*** Exercise data ***

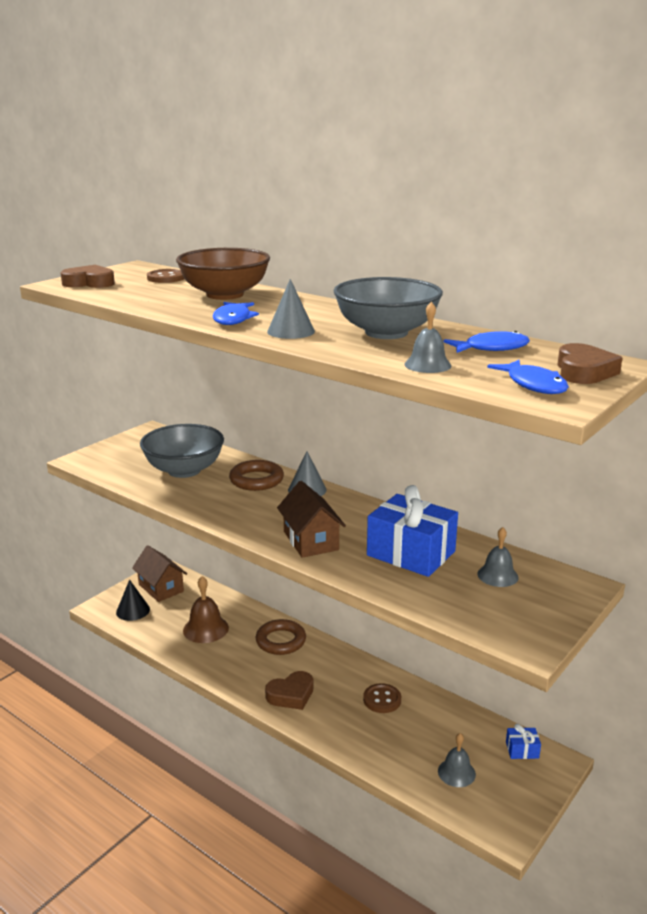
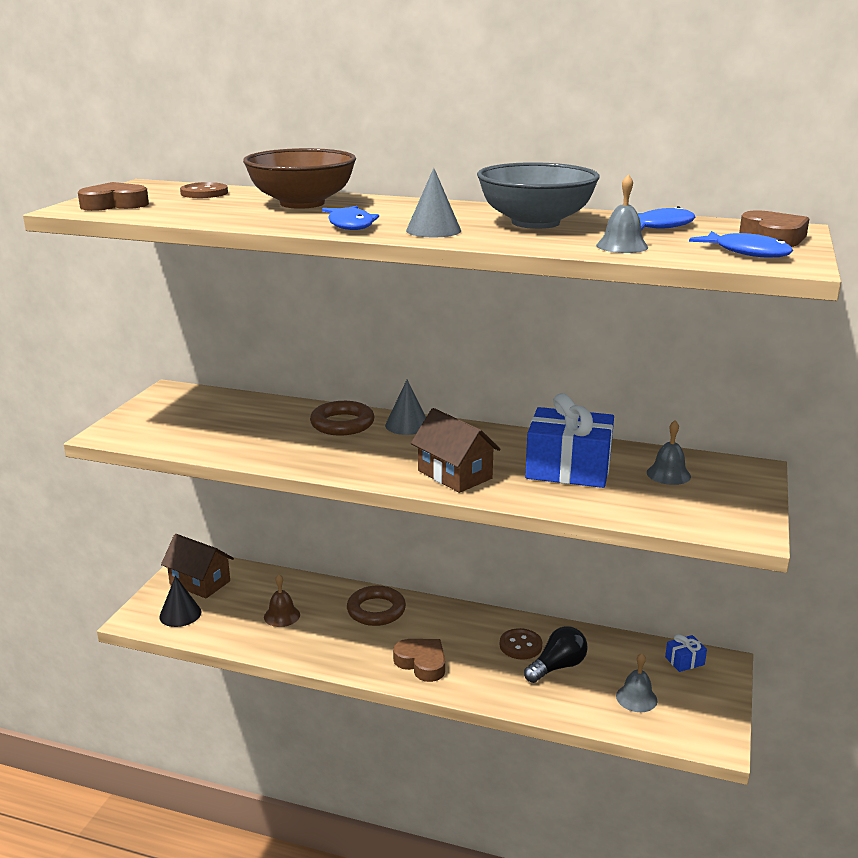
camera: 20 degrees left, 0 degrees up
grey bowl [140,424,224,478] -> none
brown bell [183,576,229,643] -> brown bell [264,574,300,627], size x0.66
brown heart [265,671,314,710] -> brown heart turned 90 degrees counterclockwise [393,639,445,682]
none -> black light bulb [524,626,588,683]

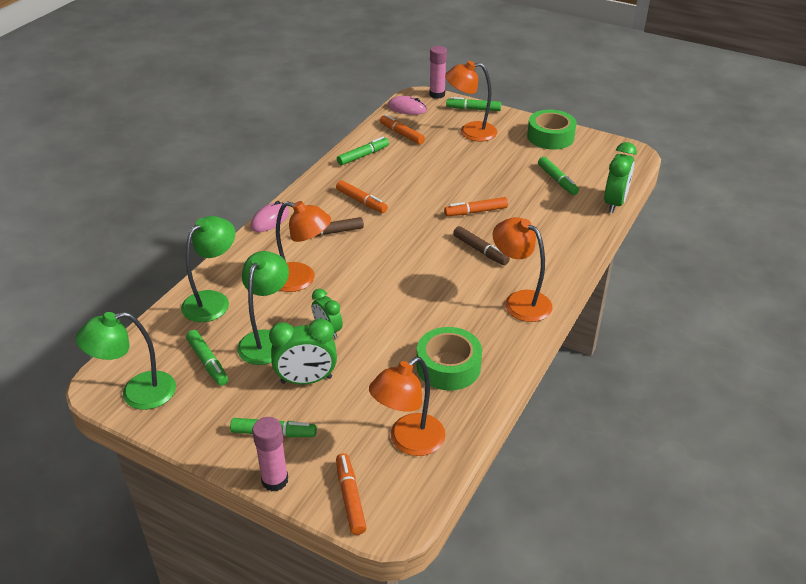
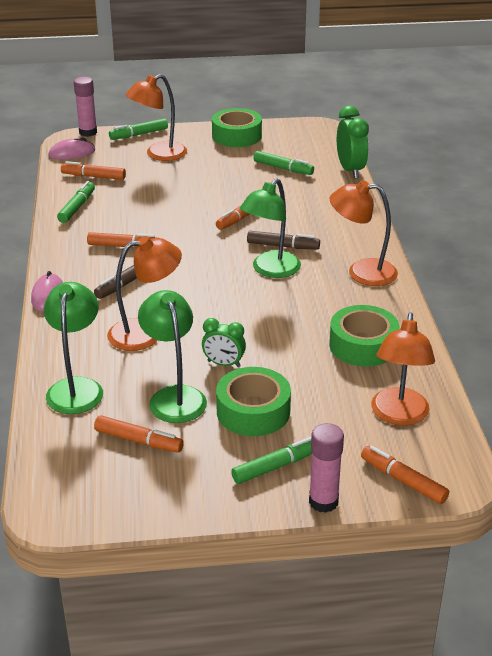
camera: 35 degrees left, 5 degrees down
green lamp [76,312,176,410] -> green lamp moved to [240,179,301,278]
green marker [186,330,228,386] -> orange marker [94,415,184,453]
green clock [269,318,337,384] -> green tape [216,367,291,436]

***

# [Brief]
Could you print all of the entries exactly, skipping the images?

# [Exercise answer]
camera: 20 degrees left, 0 degrees up
grey bowl [140,424,224,478] -> none
brown bell [183,576,229,643] -> brown bell [264,574,300,627], size x0.66
brown heart [265,671,314,710] -> brown heart turned 90 degrees counterclockwise [393,639,445,682]
none -> black light bulb [524,626,588,683]

camera: 35 degrees left, 5 degrees down
green lamp [76,312,176,410] -> green lamp moved to [240,179,301,278]
green marker [186,330,228,386] -> orange marker [94,415,184,453]
green clock [269,318,337,384] -> green tape [216,367,291,436]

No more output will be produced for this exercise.